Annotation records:
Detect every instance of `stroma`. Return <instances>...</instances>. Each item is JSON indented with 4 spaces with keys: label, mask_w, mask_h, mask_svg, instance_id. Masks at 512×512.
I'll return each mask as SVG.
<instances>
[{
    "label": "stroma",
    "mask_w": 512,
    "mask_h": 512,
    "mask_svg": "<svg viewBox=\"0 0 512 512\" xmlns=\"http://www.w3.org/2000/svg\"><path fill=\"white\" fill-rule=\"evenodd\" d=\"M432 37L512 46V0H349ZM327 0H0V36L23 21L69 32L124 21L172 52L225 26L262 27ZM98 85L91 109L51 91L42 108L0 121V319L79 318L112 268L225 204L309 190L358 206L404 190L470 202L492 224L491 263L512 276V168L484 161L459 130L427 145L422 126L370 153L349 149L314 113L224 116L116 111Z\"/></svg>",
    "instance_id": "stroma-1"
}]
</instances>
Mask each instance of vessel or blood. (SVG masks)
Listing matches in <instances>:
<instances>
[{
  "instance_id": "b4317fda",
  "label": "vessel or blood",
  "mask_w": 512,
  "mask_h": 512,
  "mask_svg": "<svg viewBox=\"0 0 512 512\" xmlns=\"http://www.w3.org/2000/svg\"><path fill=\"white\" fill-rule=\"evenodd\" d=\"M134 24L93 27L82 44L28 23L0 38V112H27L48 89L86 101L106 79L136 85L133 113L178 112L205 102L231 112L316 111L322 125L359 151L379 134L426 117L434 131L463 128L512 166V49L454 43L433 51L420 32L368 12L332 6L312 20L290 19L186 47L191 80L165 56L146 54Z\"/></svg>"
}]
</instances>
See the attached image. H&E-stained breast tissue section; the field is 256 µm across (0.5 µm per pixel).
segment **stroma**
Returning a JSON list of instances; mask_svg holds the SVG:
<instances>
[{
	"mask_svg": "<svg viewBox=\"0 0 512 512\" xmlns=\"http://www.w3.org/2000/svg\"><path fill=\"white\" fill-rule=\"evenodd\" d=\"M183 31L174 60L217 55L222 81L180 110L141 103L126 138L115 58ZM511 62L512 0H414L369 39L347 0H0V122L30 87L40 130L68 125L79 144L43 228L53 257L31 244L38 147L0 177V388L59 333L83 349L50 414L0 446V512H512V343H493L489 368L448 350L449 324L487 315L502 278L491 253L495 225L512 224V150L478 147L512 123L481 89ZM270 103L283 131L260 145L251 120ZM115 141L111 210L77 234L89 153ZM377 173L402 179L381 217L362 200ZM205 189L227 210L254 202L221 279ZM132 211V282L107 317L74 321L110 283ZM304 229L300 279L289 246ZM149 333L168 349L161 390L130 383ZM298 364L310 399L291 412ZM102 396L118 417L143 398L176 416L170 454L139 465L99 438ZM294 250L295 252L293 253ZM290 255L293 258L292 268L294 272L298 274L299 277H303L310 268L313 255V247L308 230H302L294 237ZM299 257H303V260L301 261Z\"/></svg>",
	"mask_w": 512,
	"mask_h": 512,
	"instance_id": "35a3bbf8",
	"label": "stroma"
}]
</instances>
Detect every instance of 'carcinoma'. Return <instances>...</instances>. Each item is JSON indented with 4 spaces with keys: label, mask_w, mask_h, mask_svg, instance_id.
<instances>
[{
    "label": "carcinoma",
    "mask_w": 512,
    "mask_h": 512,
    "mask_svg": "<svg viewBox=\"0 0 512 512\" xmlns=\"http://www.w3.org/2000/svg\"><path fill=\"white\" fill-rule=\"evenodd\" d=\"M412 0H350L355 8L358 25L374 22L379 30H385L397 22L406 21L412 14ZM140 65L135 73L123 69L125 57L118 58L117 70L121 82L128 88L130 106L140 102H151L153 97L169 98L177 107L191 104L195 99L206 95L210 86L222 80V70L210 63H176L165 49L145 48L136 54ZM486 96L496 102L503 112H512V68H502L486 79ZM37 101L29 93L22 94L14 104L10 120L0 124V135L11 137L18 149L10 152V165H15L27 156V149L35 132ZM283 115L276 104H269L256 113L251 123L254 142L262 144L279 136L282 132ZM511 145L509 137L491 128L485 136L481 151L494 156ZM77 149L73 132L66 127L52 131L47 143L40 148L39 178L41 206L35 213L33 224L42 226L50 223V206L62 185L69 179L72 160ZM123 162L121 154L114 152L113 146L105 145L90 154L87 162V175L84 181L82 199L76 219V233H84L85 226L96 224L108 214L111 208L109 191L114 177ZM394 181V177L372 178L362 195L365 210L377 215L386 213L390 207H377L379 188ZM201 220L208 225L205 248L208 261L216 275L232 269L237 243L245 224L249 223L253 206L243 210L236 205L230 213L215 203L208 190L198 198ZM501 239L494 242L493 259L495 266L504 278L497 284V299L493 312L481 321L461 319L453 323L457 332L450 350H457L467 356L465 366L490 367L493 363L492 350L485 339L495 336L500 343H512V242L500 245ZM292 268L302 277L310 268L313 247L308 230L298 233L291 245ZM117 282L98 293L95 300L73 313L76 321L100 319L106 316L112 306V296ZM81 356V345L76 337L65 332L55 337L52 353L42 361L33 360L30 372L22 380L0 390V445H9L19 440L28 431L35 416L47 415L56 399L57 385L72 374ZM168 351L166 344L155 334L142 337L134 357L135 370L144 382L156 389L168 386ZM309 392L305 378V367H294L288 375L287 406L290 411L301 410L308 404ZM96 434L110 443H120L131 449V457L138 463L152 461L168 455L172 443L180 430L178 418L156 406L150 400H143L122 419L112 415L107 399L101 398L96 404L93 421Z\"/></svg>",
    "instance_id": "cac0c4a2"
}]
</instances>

→ **Short problem**:
Write out every line exactly as it stands.

→ **Expected answer**:
Detect every instance of `stroma`. Return <instances>...</instances>. Each item is JSON indented with 4 spaces with keys: label, mask_w, mask_h, mask_svg, instance_id. Masks at 512×512.
I'll return each mask as SVG.
<instances>
[{
    "label": "stroma",
    "mask_w": 512,
    "mask_h": 512,
    "mask_svg": "<svg viewBox=\"0 0 512 512\" xmlns=\"http://www.w3.org/2000/svg\"><path fill=\"white\" fill-rule=\"evenodd\" d=\"M432 37L512 46V0H349ZM327 0H0V36L23 21L69 32L124 21L172 52L225 26L262 27ZM98 85L91 109L51 91L42 108L0 121V319L79 318L112 268L225 204L309 190L358 206L404 190L470 202L492 224L491 263L512 276V168L484 161L459 130L427 145L422 126L370 153L349 149L314 113L224 116L116 111Z\"/></svg>",
    "instance_id": "stroma-1"
}]
</instances>
Mask each instance of vessel or blood. (SVG masks)
Listing matches in <instances>:
<instances>
[{
  "instance_id": "b4317fda",
  "label": "vessel or blood",
  "mask_w": 512,
  "mask_h": 512,
  "mask_svg": "<svg viewBox=\"0 0 512 512\" xmlns=\"http://www.w3.org/2000/svg\"><path fill=\"white\" fill-rule=\"evenodd\" d=\"M134 24L93 27L82 44L28 23L0 38V112H27L48 89L86 101L106 79L136 85L133 113L178 112L205 102L231 112L316 111L322 125L359 151L379 134L426 117L434 131L463 128L512 166V49L454 43L433 51L420 32L368 12L332 6L312 20L290 19L186 47L191 80L165 56L146 54Z\"/></svg>"
}]
</instances>
See the attached image. H&E-stained breast tissue section; the field is 256 µm across (0.5 µm per pixel).
segment **stroma**
Returning a JSON list of instances; mask_svg holds the SVG:
<instances>
[{
	"mask_svg": "<svg viewBox=\"0 0 512 512\" xmlns=\"http://www.w3.org/2000/svg\"><path fill=\"white\" fill-rule=\"evenodd\" d=\"M183 31L174 60L217 55L222 81L180 110L141 103L126 138L115 58ZM511 62L512 0H414L369 39L347 0H0V122L30 87L40 130L68 125L79 144L43 228L53 257L31 244L38 147L0 177V388L59 333L83 349L50 414L0 446V512H512V343H493L489 368L448 350L449 324L487 315L502 278L491 253L495 225L512 224V150L478 147L512 123L481 89ZM270 103L283 131L260 145L251 120ZM115 141L111 210L77 234L89 153ZM377 173L402 179L381 217L362 200ZM205 189L227 210L254 202L221 279ZM132 211V282L107 317L74 321L110 283ZM304 229L300 279L289 246ZM149 333L168 349L161 390L130 383ZM298 364L310 399L291 412ZM102 396L118 417L143 398L176 416L170 454L139 465L99 438ZM294 250L295 252L293 253ZM290 255L293 258L292 268L294 272L298 274L299 277H303L310 268L313 255V247L308 230H302L294 237ZM299 257H303V260L301 261Z\"/></svg>",
	"mask_w": 512,
	"mask_h": 512,
	"instance_id": "35a3bbf8",
	"label": "stroma"
}]
</instances>
Detect every instance of 'carcinoma'. Return <instances>...</instances>. Each item is JSON indented with 4 spaces with keys: label, mask_w, mask_h, mask_svg, instance_id.
<instances>
[{
    "label": "carcinoma",
    "mask_w": 512,
    "mask_h": 512,
    "mask_svg": "<svg viewBox=\"0 0 512 512\" xmlns=\"http://www.w3.org/2000/svg\"><path fill=\"white\" fill-rule=\"evenodd\" d=\"M412 0H350L355 8L358 25L374 22L379 30H385L397 22L406 21L412 14ZM140 65L135 73L123 69L125 57L118 58L117 70L121 82L128 88L130 106L140 102H151L153 97L169 98L177 107L191 104L195 99L206 95L210 86L222 80V70L210 63H176L165 49L145 48L136 54ZM486 96L496 102L503 112H512V68H502L486 79ZM37 101L29 93L22 94L14 104L10 120L0 124V135L11 137L18 149L10 152V165H15L27 156V149L35 132ZM283 115L276 104H269L256 113L251 123L254 142L262 144L279 136L282 132ZM511 145L509 137L491 128L485 136L481 151L494 156ZM77 149L73 132L66 127L52 131L47 143L40 148L39 178L41 206L35 213L33 224L42 226L50 223V206L62 185L69 179L72 160ZM123 162L121 154L114 152L113 146L105 145L90 154L87 162V175L84 181L82 199L76 219V233H84L85 226L96 224L108 214L111 208L109 191L114 177ZM394 181V177L372 178L362 195L365 210L377 215L386 213L390 207H377L379 188ZM201 220L208 225L205 248L208 261L216 275L232 269L237 243L245 224L249 223L253 206L243 210L236 205L230 213L215 203L208 190L198 198ZM501 239L494 242L493 259L495 266L504 278L497 284V299L493 312L481 321L461 319L453 323L457 332L450 350H457L467 356L465 366L490 367L493 363L492 350L485 339L495 336L500 343H512V242L500 245ZM292 268L302 277L310 268L313 247L308 230L298 233L291 245ZM117 282L98 293L95 300L73 313L76 321L100 319L106 316L112 306V296ZM81 356V345L76 337L65 332L55 337L52 353L42 361L33 360L30 372L22 380L0 390V445H9L19 440L28 431L35 416L47 415L56 399L57 385L72 374ZM168 351L166 344L155 334L142 337L134 357L135 370L144 382L156 389L168 386ZM309 392L305 378V367H294L288 375L287 406L290 411L301 410L308 404ZM96 434L110 443H120L131 449V457L138 463L152 461L168 455L172 443L180 430L178 418L156 406L150 400H143L122 419L112 415L107 399L101 398L96 404L93 421Z\"/></svg>",
    "instance_id": "cac0c4a2"
}]
</instances>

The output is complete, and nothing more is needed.